> _What is required_
From the records below, count the lines holding the string "purple". Only the number is wanted.
::: Data extract :::
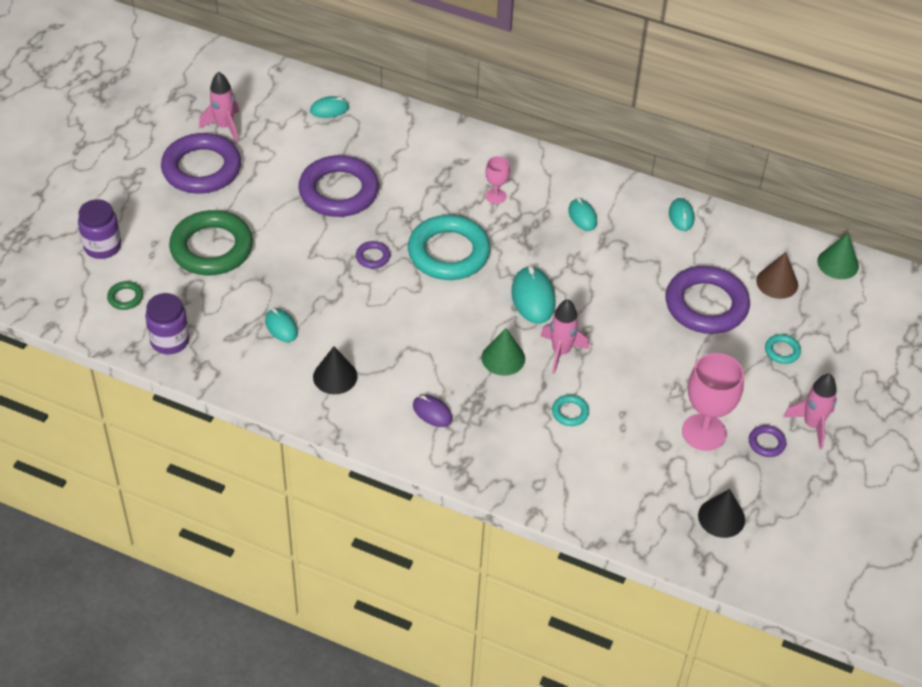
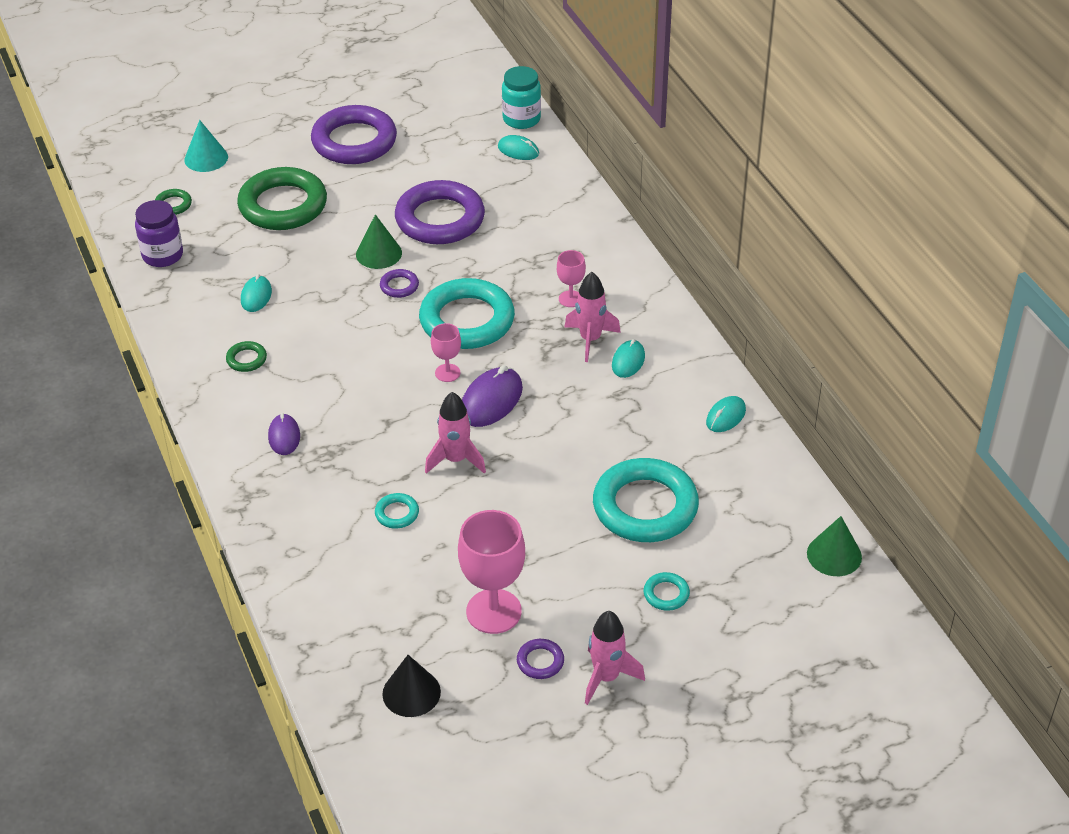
camera: 45 degrees right, 5 degrees down
(102, 246) = (206, 158): purple jar -> turquoise cone
(224, 127) = (414, 119): pink rocket -> pink rocket (590, 340)
(302, 84) = (521, 119): none -> turquoise jar
(335, 376) = (246, 359): black cone -> green ring
(482, 297) = (447, 373): none -> pink goblet
(503, 358) = (399, 432): green cone -> green cone (379, 253)
(533, 298) = (491, 401): turquoise mouse -> purple mouse
(706, 305) = (645, 507): purple ring -> turquoise ring
(777, 282) = (744, 532): brown cone -> none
:::
> _The answer_
3